**EXCERPTED DATA:**
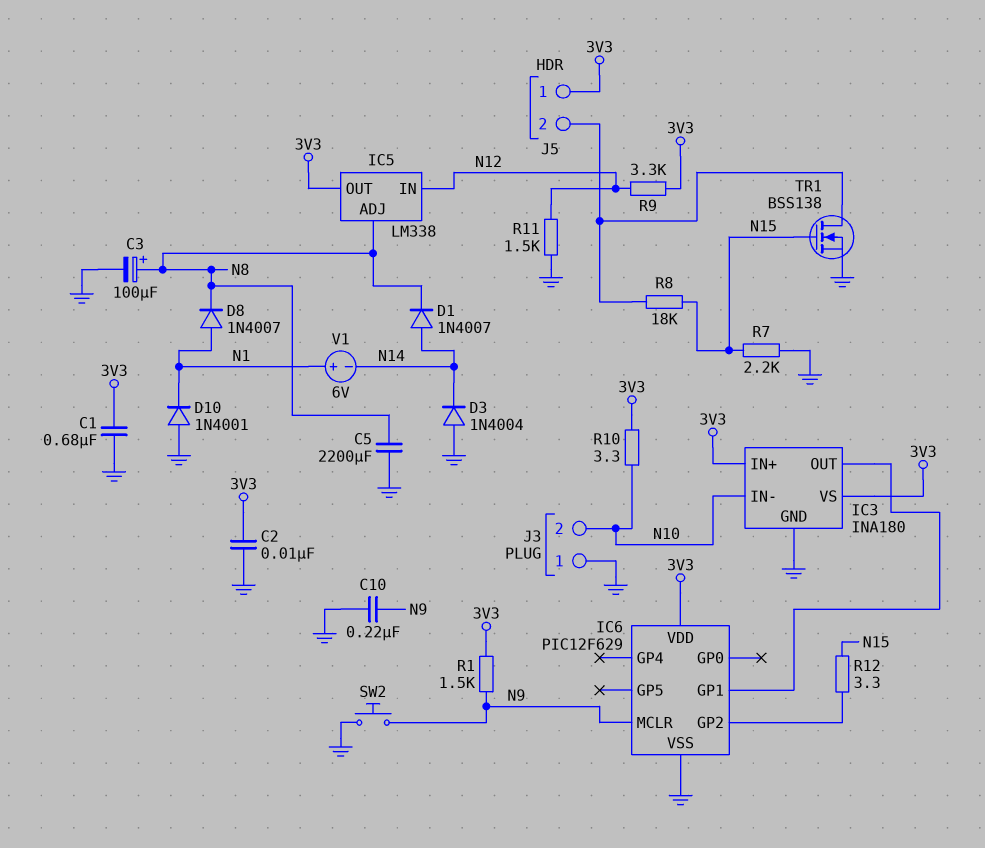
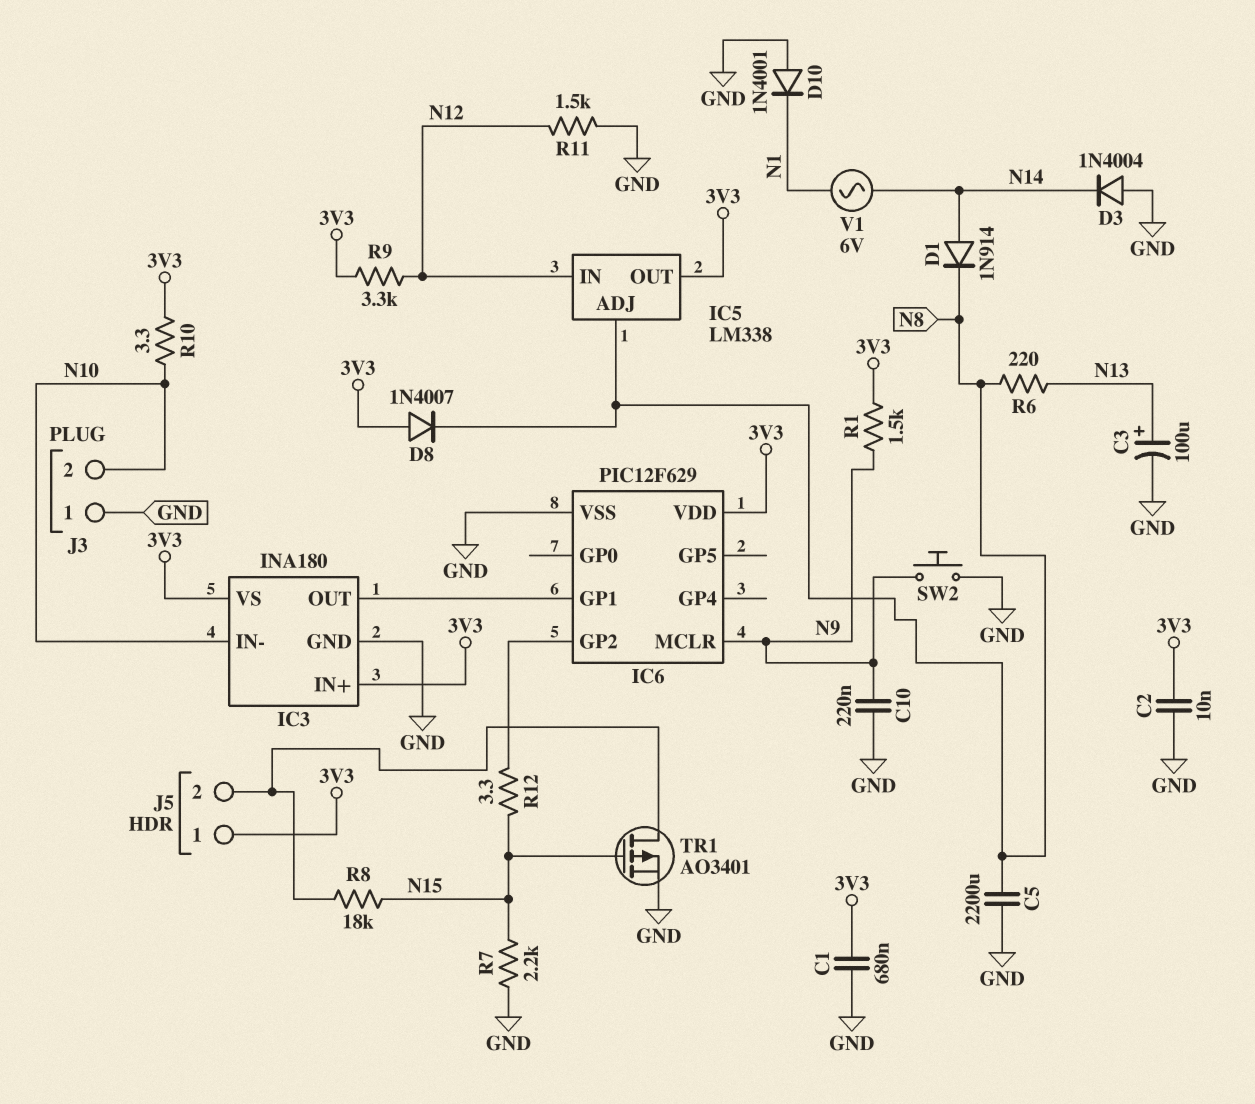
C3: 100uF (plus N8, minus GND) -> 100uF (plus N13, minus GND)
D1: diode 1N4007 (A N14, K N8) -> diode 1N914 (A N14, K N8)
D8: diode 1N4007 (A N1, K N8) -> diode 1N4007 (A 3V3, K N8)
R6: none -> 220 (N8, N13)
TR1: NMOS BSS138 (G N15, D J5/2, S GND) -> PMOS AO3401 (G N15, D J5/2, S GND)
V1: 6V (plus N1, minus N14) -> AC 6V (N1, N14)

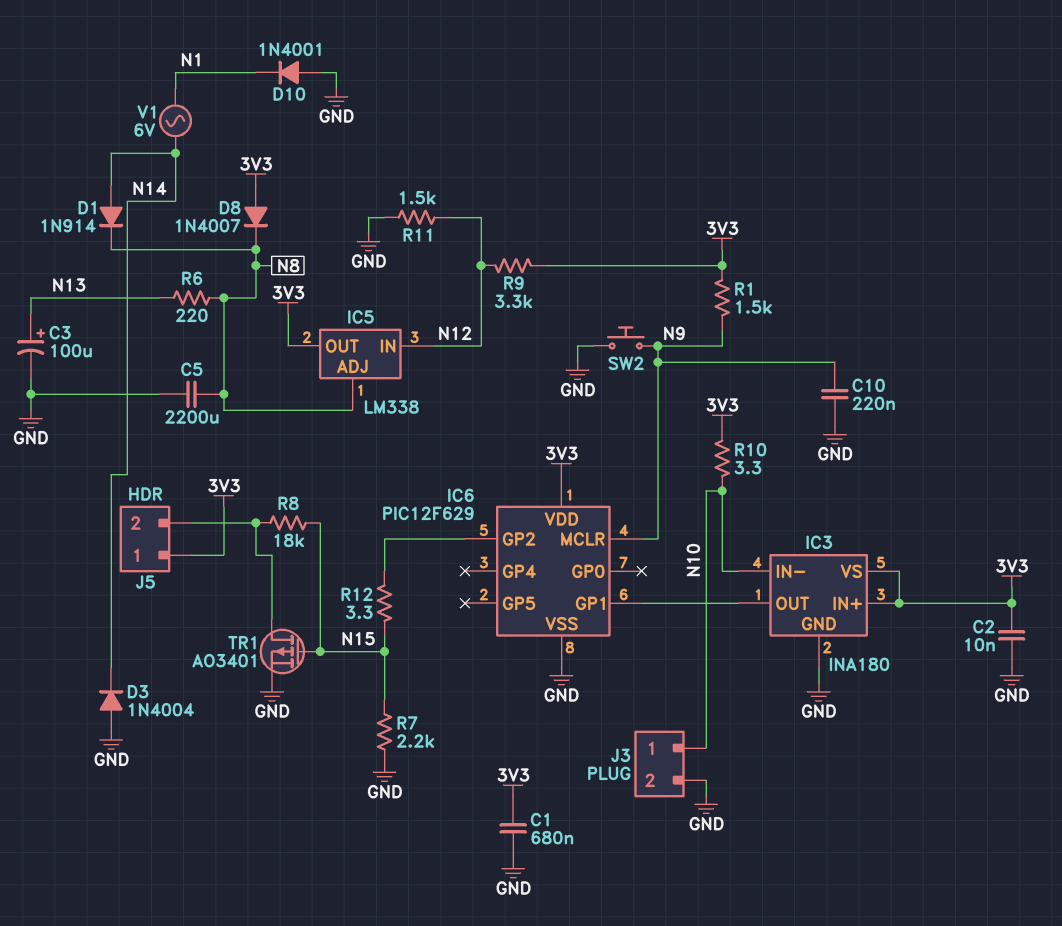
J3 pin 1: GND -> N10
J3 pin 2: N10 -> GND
---
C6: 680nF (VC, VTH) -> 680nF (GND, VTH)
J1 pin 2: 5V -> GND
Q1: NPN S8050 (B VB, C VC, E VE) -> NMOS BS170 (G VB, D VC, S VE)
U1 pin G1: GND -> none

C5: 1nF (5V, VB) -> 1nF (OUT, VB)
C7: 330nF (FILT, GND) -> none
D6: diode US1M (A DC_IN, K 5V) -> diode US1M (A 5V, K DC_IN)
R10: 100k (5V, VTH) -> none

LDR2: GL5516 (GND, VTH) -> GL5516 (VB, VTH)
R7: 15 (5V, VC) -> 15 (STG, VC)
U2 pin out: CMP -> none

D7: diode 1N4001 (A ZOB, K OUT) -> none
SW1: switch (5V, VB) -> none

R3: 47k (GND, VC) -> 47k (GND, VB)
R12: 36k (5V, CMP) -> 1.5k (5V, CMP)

**WORK TASK:**
Copy needed, without pictures: the lines of the listing above from the line containing "C3: 100uF (plus" up to and including the line containing "J3 pin 2: N10 -> GND", set down exactly.

**REPLY:**
C3: 100uF (plus N8, minus GND) -> 100uF (plus N13, minus GND)
D1: diode 1N4007 (A N14, K N8) -> diode 1N914 (A N14, K N8)
D8: diode 1N4007 (A N1, K N8) -> diode 1N4007 (A 3V3, K N8)
R6: none -> 220 (N8, N13)
TR1: NMOS BSS138 (G N15, D J5/2, S GND) -> PMOS AO3401 (G N15, D J5/2, S GND)
V1: 6V (plus N1, minus N14) -> AC 6V (N1, N14)

J3 pin 1: GND -> N10
J3 pin 2: N10 -> GND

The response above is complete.